**Exercise prompt:** Exactly as they appear, reproduce the lines from the one holding "RTC3: DS3231 -> PCF8523" through the last line of the material below.

**Exercise data:**
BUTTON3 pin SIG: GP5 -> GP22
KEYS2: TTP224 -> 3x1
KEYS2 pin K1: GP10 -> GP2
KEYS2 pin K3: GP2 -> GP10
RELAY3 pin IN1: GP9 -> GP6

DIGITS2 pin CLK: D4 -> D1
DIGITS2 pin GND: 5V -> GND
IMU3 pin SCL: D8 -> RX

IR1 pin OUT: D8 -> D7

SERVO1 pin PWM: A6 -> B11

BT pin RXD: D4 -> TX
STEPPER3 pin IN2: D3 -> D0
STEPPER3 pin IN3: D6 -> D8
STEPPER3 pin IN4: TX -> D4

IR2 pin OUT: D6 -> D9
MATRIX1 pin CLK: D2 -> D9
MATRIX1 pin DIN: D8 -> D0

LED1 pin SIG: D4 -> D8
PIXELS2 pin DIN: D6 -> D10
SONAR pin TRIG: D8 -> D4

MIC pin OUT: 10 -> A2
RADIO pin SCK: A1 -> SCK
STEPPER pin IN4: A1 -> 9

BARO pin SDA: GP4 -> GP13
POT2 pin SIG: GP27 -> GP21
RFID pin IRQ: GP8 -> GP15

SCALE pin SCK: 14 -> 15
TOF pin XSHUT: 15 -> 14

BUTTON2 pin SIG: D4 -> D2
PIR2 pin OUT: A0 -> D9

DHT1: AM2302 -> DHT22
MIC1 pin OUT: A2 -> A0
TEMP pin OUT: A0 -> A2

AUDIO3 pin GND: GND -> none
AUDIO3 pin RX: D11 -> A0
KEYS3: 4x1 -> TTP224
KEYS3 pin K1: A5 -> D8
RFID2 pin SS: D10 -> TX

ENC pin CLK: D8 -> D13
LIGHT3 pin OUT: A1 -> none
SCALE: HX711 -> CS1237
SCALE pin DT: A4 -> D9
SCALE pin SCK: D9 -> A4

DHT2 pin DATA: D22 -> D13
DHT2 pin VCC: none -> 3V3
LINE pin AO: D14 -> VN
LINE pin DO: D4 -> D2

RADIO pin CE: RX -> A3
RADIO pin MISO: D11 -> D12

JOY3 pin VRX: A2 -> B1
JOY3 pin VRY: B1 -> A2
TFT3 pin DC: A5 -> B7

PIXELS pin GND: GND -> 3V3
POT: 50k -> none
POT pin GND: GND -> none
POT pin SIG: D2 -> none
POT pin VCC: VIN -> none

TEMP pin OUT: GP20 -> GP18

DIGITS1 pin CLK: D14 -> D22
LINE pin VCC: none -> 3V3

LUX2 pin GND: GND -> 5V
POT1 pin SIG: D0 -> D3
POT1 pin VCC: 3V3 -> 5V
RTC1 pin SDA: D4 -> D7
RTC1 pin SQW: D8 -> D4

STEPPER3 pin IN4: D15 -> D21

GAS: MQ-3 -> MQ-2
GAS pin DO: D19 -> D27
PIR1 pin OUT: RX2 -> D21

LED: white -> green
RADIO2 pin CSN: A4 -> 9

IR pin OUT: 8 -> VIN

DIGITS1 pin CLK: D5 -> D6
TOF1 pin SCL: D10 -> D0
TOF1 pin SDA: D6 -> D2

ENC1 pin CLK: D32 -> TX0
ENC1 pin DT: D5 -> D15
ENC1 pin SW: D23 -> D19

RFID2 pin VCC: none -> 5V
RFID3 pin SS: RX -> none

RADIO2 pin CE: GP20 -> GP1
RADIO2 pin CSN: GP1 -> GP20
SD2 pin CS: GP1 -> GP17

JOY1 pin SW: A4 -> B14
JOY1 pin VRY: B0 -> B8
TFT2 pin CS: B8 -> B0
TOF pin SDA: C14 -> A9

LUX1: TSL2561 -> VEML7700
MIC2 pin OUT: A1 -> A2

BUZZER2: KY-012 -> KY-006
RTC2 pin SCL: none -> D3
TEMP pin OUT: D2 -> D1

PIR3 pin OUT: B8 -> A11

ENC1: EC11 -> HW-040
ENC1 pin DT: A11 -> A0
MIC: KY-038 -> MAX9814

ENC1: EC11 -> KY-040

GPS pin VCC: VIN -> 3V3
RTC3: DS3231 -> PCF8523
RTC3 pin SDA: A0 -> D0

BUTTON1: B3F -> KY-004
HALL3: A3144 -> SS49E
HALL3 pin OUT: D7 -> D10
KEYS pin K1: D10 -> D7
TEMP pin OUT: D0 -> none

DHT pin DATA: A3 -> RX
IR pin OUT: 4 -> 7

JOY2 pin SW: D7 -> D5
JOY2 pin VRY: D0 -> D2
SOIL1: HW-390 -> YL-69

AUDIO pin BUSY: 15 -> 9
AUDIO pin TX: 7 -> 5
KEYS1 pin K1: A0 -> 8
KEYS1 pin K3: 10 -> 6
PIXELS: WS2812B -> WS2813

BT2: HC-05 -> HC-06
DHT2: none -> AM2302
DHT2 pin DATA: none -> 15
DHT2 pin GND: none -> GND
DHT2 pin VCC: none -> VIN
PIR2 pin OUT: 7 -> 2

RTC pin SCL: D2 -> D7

**Response below:**
RTC3: DS3231 -> PCF8523
RTC3 pin SDA: A0 -> D0

BUTTON1: B3F -> KY-004
HALL3: A3144 -> SS49E
HALL3 pin OUT: D7 -> D10
KEYS pin K1: D10 -> D7
TEMP pin OUT: D0 -> none

DHT pin DATA: A3 -> RX
IR pin OUT: 4 -> 7

JOY2 pin SW: D7 -> D5
JOY2 pin VRY: D0 -> D2
SOIL1: HW-390 -> YL-69

AUDIO pin BUSY: 15 -> 9
AUDIO pin TX: 7 -> 5
KEYS1 pin K1: A0 -> 8
KEYS1 pin K3: 10 -> 6
PIXELS: WS2812B -> WS2813

BT2: HC-05 -> HC-06
DHT2: none -> AM2302
DHT2 pin DATA: none -> 15
DHT2 pin GND: none -> GND
DHT2 pin VCC: none -> VIN
PIR2 pin OUT: 7 -> 2

RTC pin SCL: D2 -> D7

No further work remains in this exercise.